EXERCISE PROMPT: Using the line that contains "C1: none -> 15nF (-15V, GND)" as the first line and the last line of the data as the final one, give every line in that range again exactly.

EXERCISE MATERIAL:
-----

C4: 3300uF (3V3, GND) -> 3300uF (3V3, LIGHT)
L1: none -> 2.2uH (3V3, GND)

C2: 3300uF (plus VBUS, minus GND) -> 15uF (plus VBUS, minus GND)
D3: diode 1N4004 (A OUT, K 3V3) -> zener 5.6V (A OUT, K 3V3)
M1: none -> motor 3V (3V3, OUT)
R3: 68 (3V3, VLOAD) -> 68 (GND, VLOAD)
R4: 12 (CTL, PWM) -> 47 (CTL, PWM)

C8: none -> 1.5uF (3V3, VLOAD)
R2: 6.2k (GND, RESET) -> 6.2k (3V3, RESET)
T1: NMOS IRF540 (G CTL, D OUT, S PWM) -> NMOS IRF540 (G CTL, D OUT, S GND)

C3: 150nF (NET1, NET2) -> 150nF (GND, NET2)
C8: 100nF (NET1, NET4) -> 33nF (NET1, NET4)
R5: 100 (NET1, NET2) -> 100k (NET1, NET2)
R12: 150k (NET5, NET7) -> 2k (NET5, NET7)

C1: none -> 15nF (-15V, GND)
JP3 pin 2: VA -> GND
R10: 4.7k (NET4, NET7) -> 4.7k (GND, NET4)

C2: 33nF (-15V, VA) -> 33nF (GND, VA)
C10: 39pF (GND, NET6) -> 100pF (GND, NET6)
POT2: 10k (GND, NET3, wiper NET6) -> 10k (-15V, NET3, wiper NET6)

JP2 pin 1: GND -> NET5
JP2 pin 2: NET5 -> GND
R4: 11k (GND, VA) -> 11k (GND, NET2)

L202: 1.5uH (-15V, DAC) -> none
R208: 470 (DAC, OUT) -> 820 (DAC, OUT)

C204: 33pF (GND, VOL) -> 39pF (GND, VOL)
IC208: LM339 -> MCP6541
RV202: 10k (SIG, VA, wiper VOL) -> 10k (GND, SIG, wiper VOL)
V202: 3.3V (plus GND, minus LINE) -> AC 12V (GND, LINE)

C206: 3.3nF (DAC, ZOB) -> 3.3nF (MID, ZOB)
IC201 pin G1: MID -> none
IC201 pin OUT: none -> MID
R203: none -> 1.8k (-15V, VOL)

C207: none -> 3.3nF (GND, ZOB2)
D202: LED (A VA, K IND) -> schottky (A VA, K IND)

-----

THE ANSWER:
C1: none -> 15nF (-15V, GND)
JP3 pin 2: VA -> GND
R10: 4.7k (NET4, NET7) -> 4.7k (GND, NET4)

C2: 33nF (-15V, VA) -> 33nF (GND, VA)
C10: 39pF (GND, NET6) -> 100pF (GND, NET6)
POT2: 10k (GND, NET3, wiper NET6) -> 10k (-15V, NET3, wiper NET6)

JP2 pin 1: GND -> NET5
JP2 pin 2: NET5 -> GND
R4: 11k (GND, VA) -> 11k (GND, NET2)

L202: 1.5uH (-15V, DAC) -> none
R208: 470 (DAC, OUT) -> 820 (DAC, OUT)

C204: 33pF (GND, VOL) -> 39pF (GND, VOL)
IC208: LM339 -> MCP6541
RV202: 10k (SIG, VA, wiper VOL) -> 10k (GND, SIG, wiper VOL)
V202: 3.3V (plus GND, minus LINE) -> AC 12V (GND, LINE)

C206: 3.3nF (DAC, ZOB) -> 3.3nF (MID, ZOB)
IC201 pin G1: MID -> none
IC201 pin OUT: none -> MID
R203: none -> 1.8k (-15V, VOL)

C207: none -> 3.3nF (GND, ZOB2)
D202: LED (A VA, K IND) -> schottky (A VA, K IND)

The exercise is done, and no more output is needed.